**WHAT IS BEING ASKED**
Using the data below, restate exactly every line from the one with "RFID2 pin RST: D2 -> D25" up to and including the one with "RFID2 pin SCK: none -> D21". No picture belongs in it.

**SUPPLIED DATA**
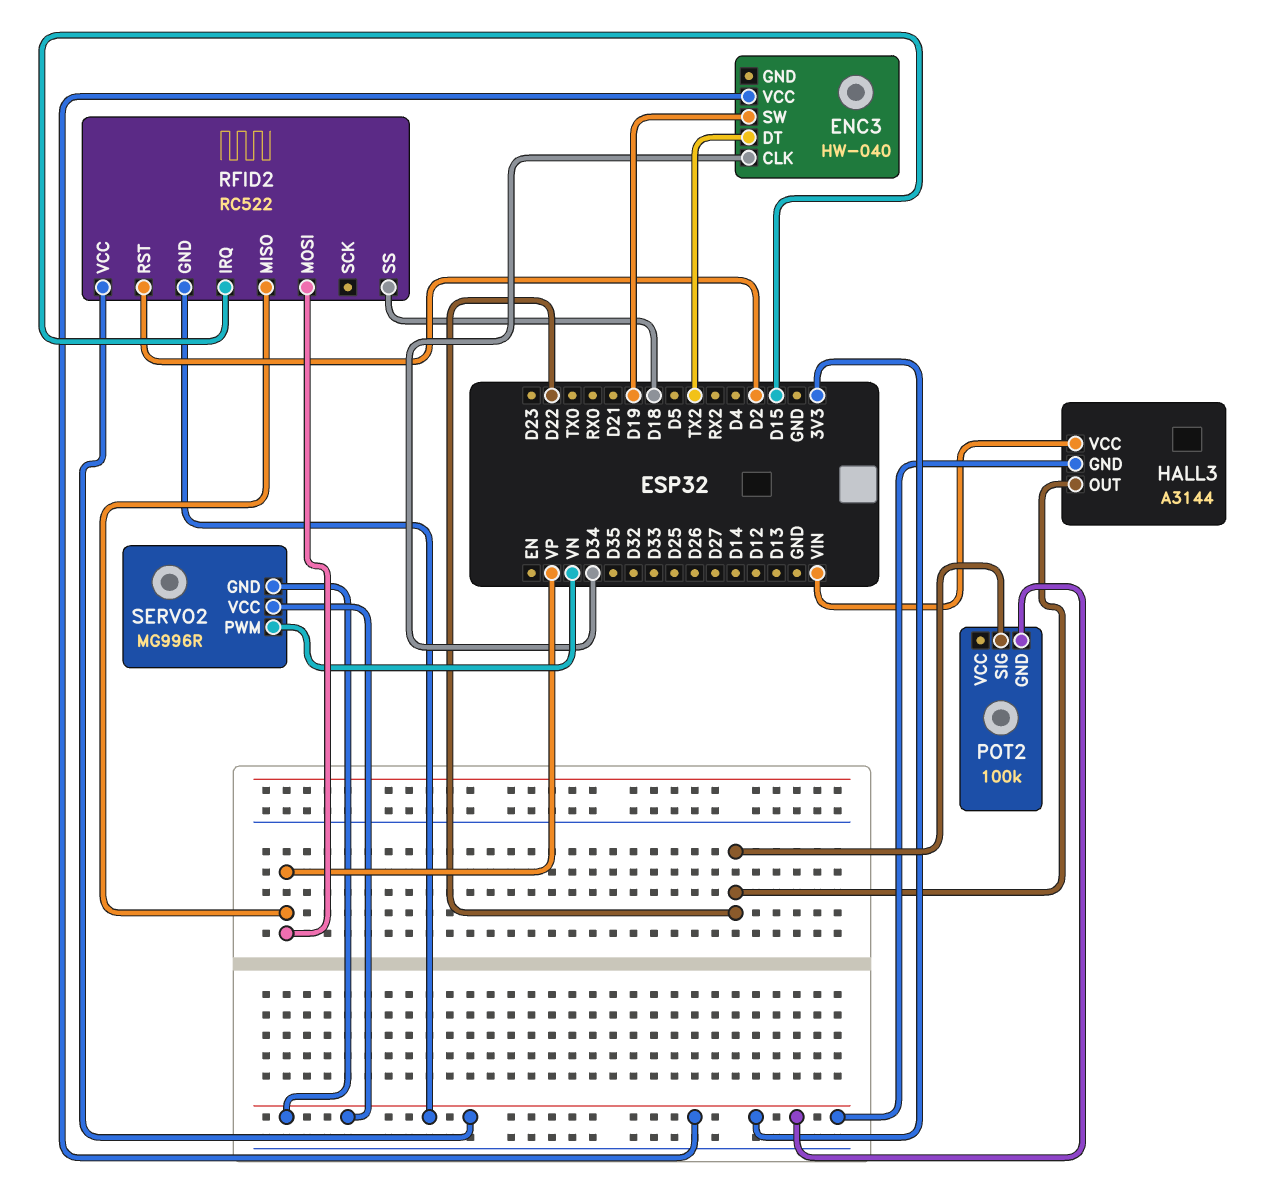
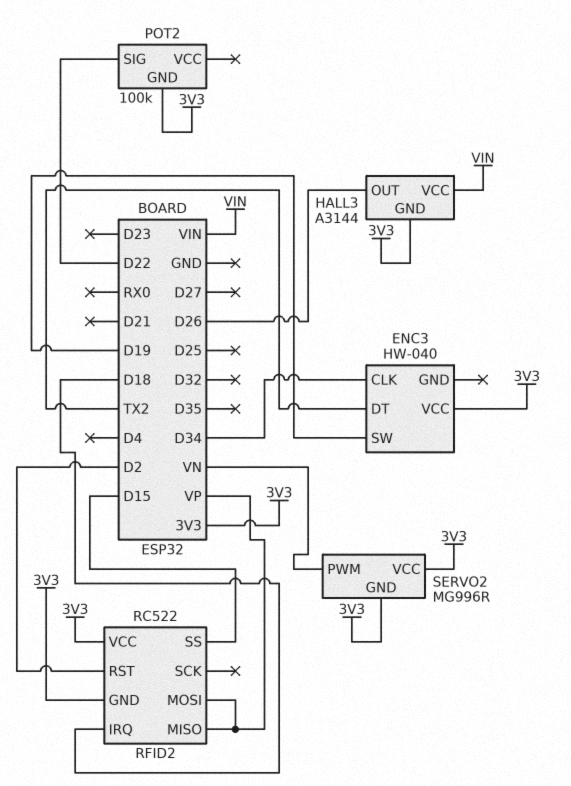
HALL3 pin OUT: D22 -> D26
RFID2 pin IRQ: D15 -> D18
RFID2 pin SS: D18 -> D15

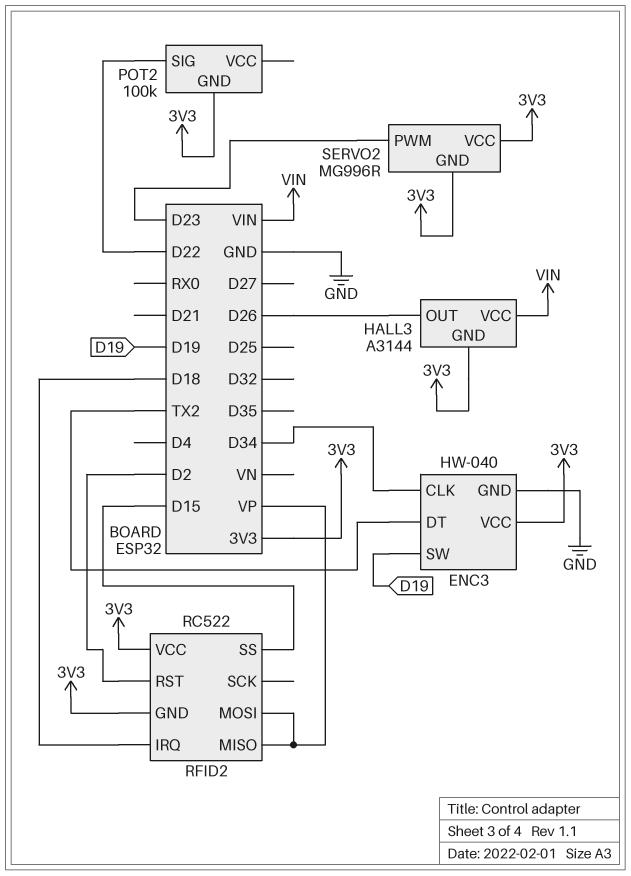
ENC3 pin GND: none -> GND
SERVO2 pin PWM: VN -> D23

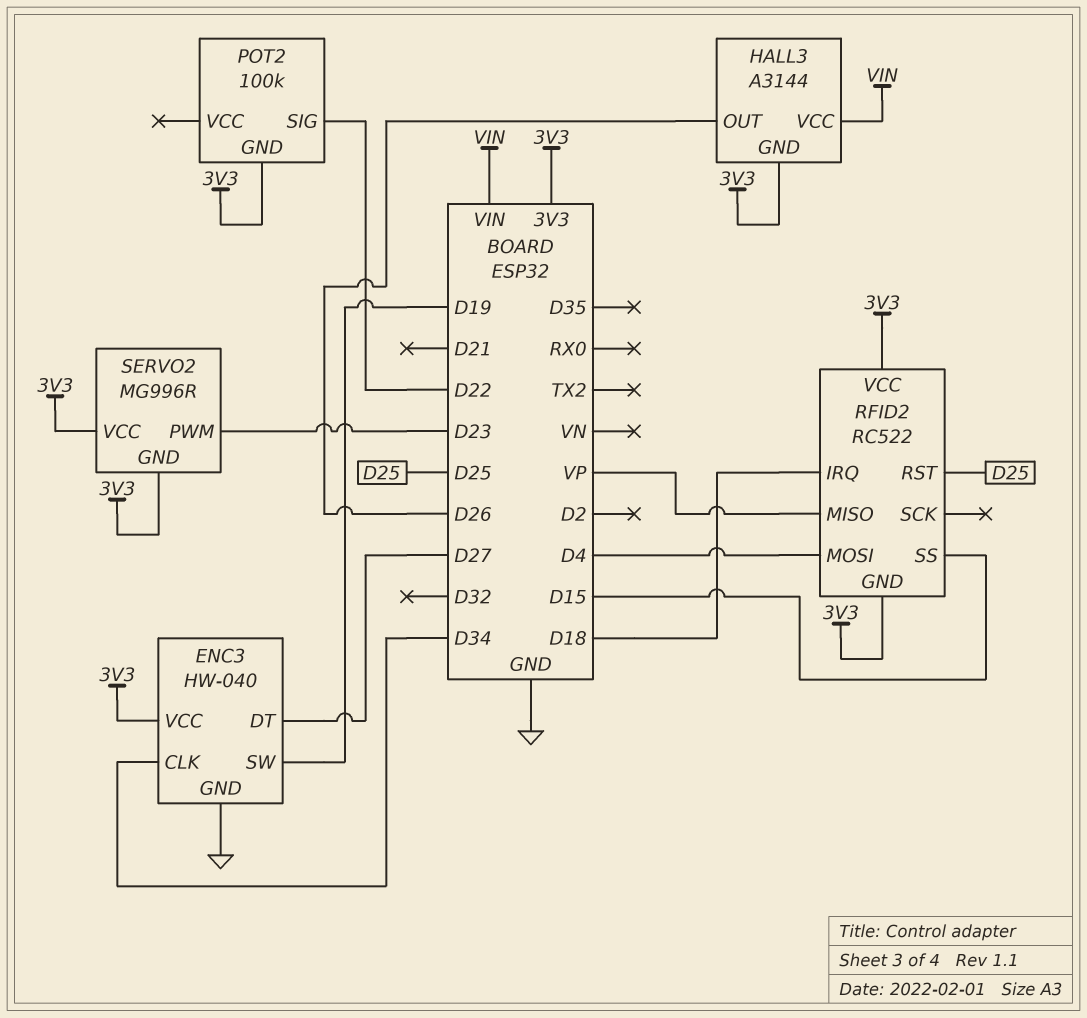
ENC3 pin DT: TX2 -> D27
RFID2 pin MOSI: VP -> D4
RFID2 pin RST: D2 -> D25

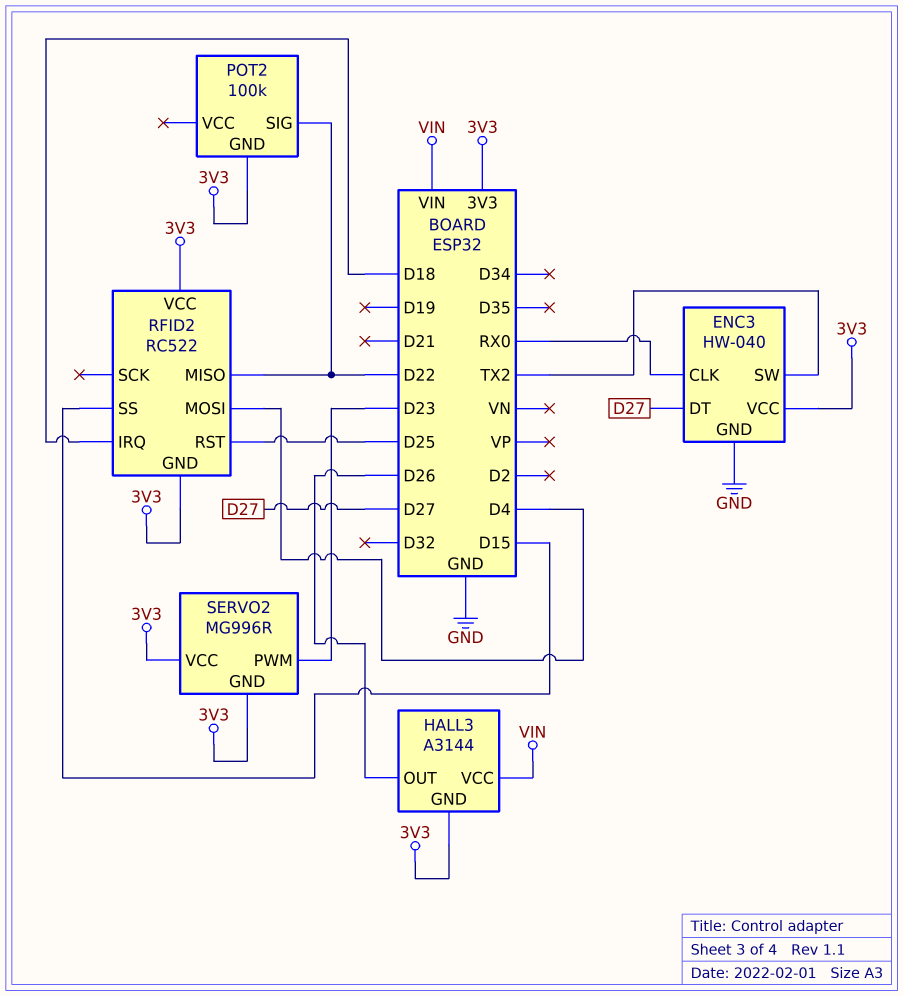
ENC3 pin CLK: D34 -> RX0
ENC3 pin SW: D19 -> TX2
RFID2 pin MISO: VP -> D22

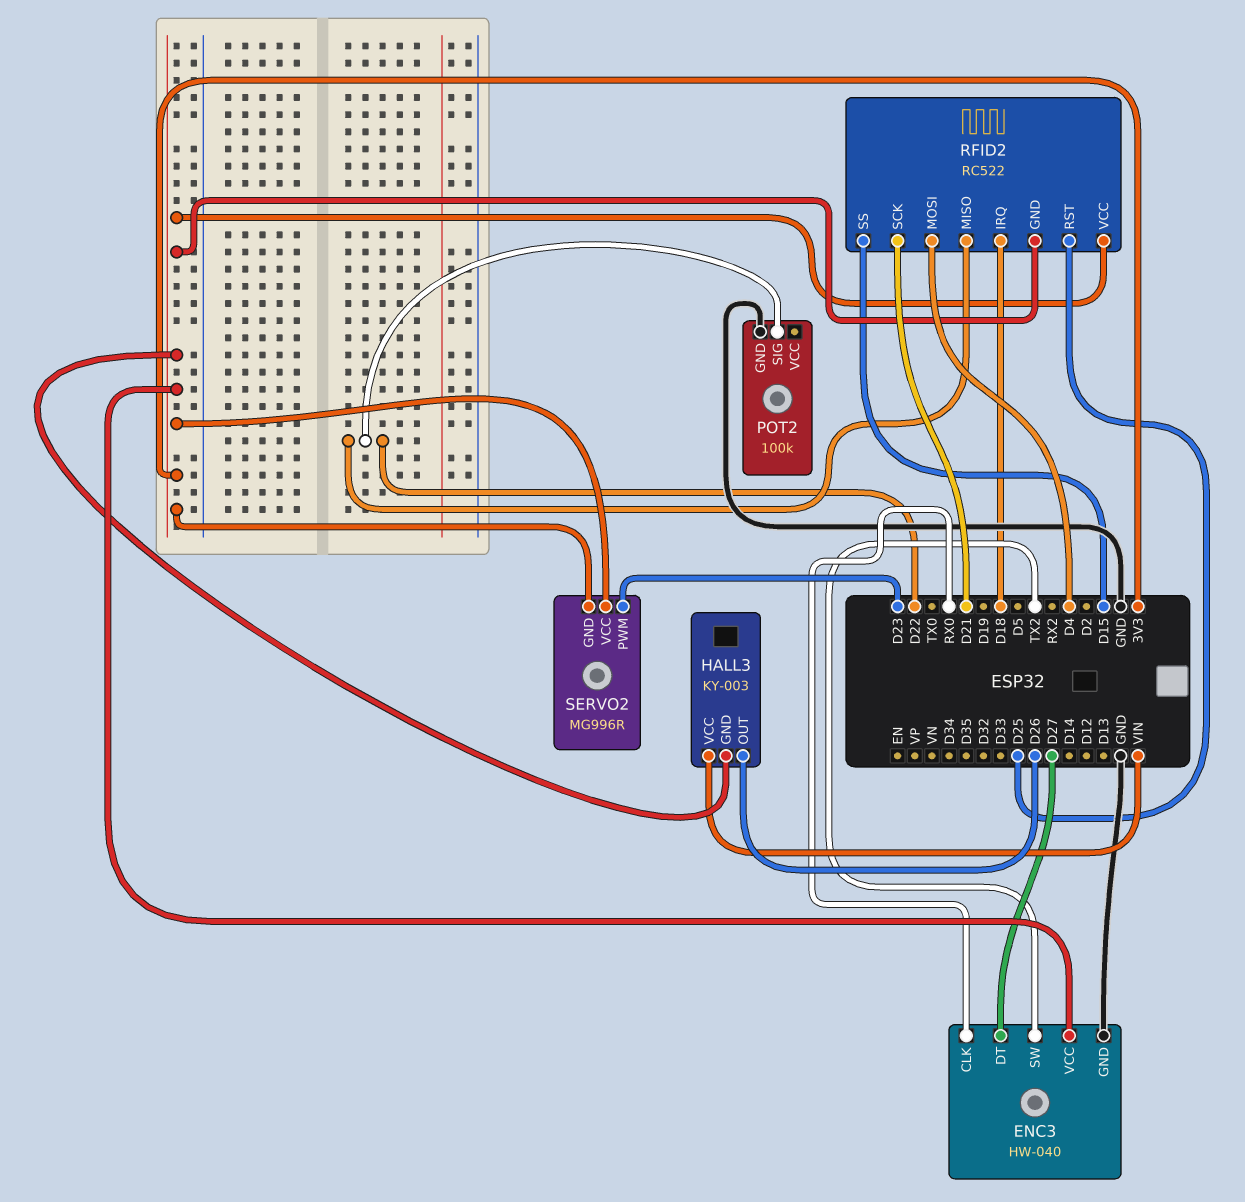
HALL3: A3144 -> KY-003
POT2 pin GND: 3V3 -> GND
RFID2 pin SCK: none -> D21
--
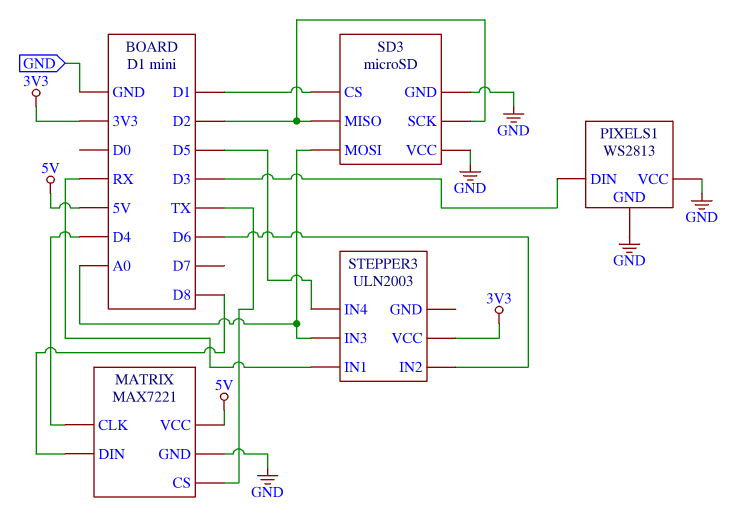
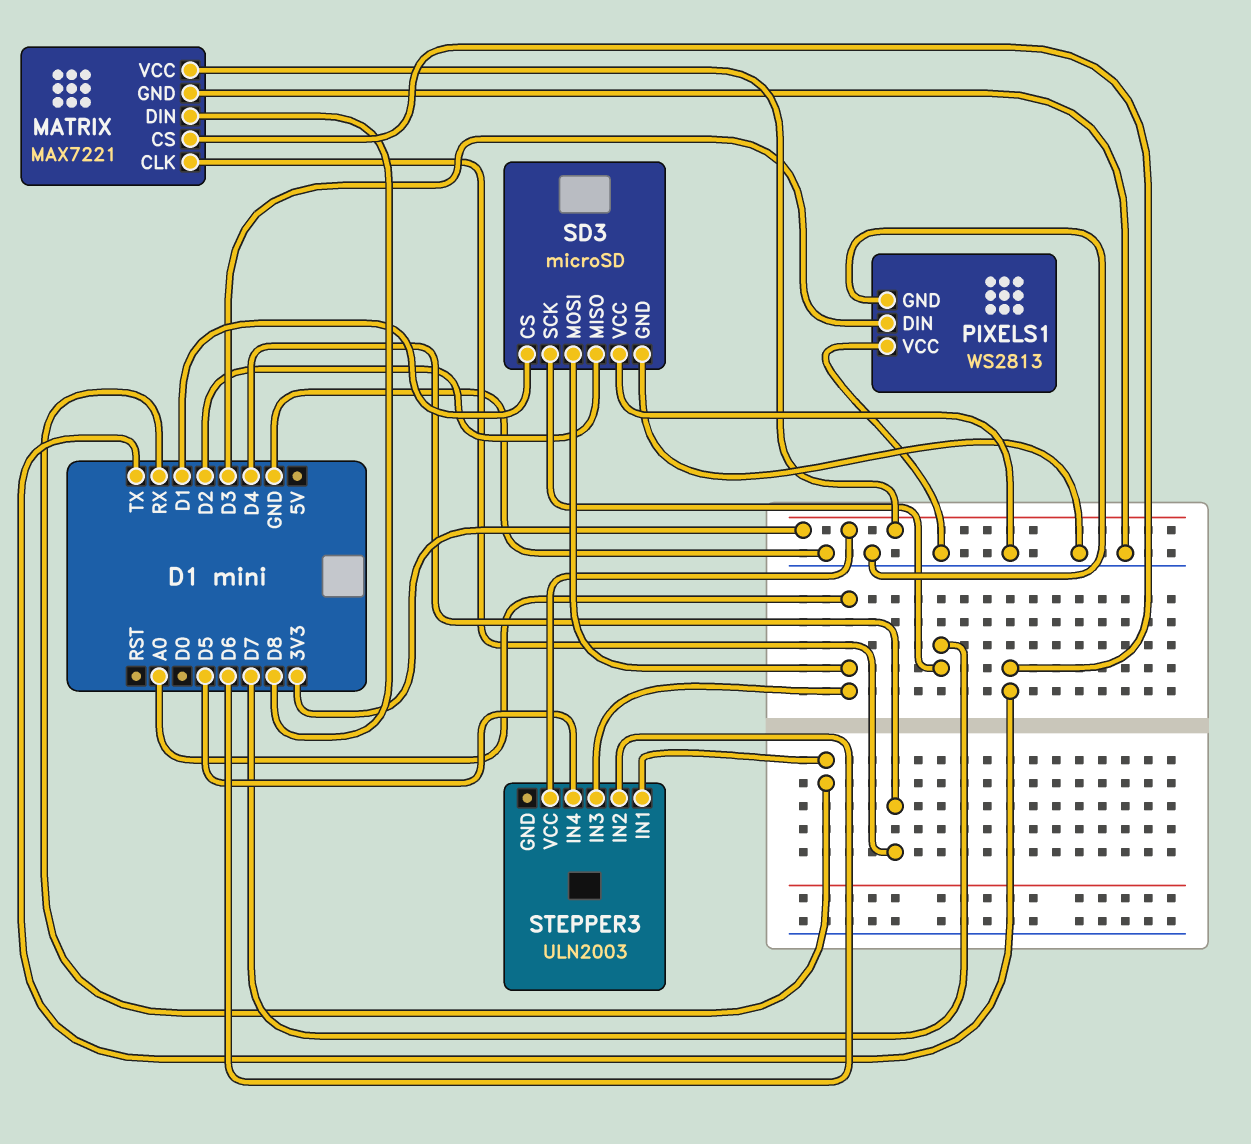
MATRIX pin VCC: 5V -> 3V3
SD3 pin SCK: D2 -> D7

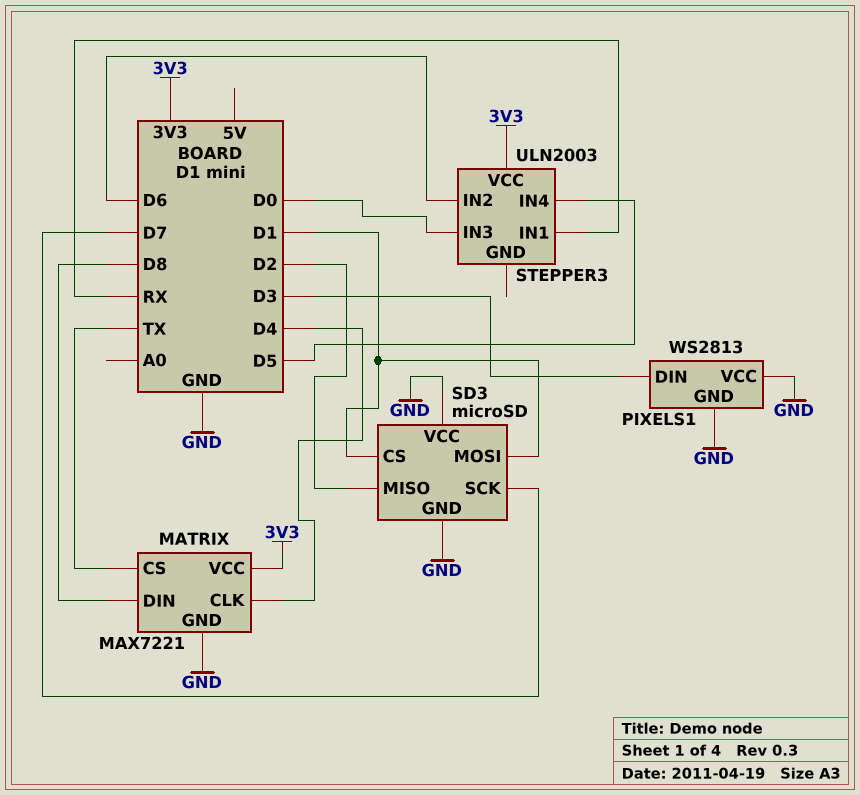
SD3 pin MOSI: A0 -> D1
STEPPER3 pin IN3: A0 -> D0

**REPLY**
RFID2 pin RST: D2 -> D25

ENC3 pin CLK: D34 -> RX0
ENC3 pin SW: D19 -> TX2
RFID2 pin MISO: VP -> D22

HALL3: A3144 -> KY-003
POT2 pin GND: 3V3 -> GND
RFID2 pin SCK: none -> D21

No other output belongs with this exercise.